_WORK TASK:_ The listing is to be transcribed in full, with its images left out.

BEGIN INFORMATION SHOWN

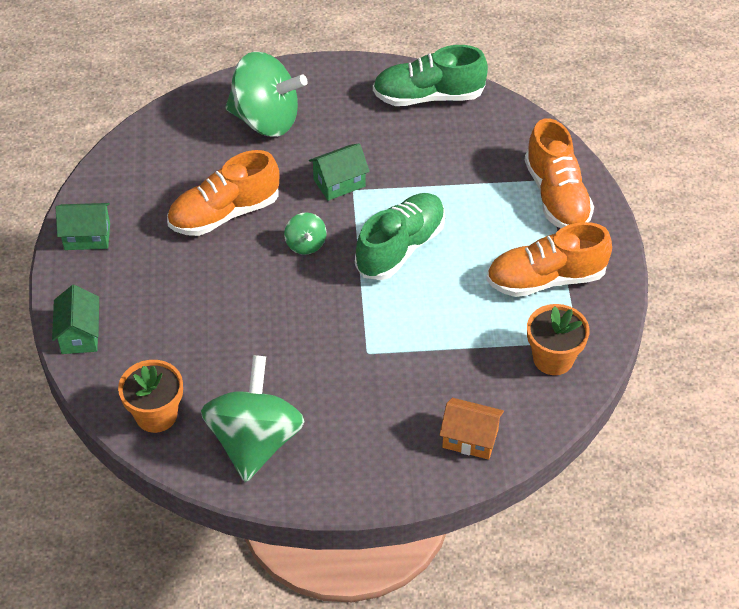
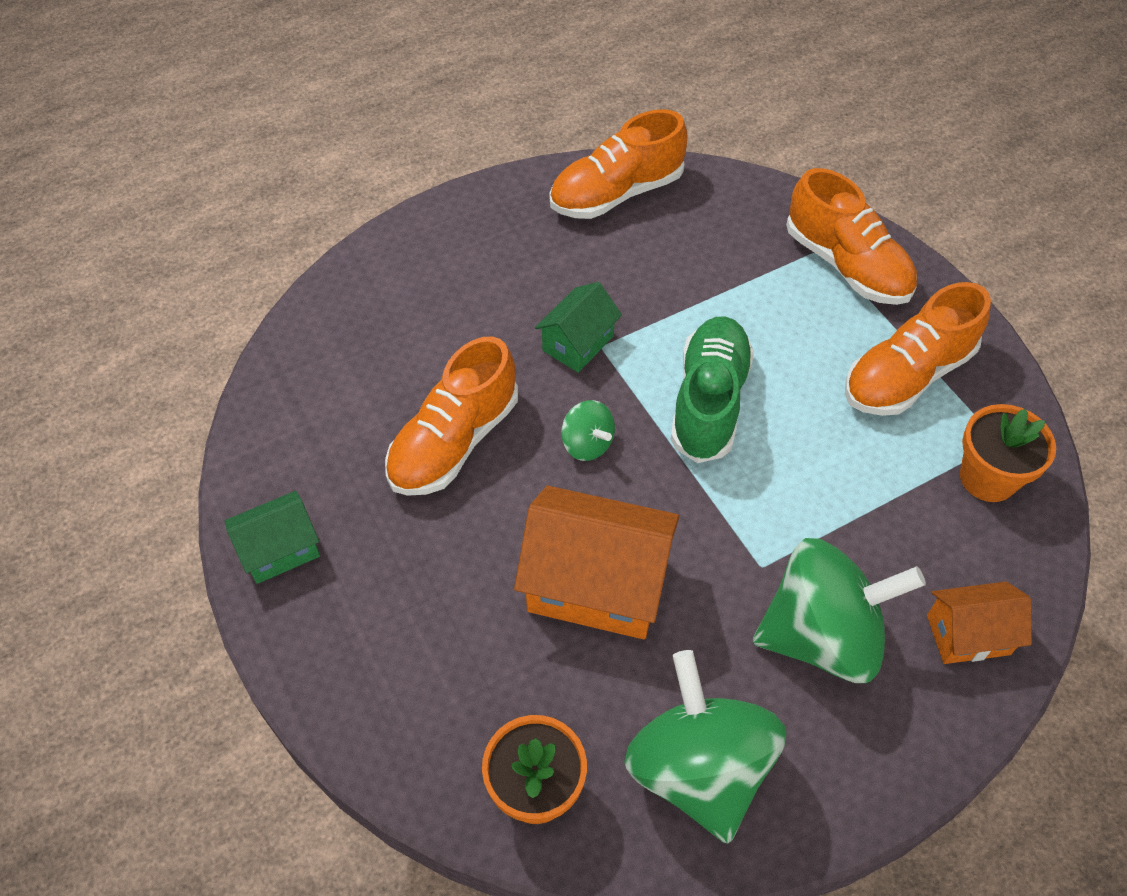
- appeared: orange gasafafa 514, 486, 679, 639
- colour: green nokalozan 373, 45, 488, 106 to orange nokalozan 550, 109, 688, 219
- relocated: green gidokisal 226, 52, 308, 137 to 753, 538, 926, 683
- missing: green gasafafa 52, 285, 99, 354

END INFORMATION SHOWN

_ANSWER:_
- appeared: orange gasafafa 514, 486, 679, 639
- colour: green nokalozan 373, 45, 488, 106 to orange nokalozan 550, 109, 688, 219
- relocated: green gidokisal 226, 52, 308, 137 to 753, 538, 926, 683
- missing: green gasafafa 52, 285, 99, 354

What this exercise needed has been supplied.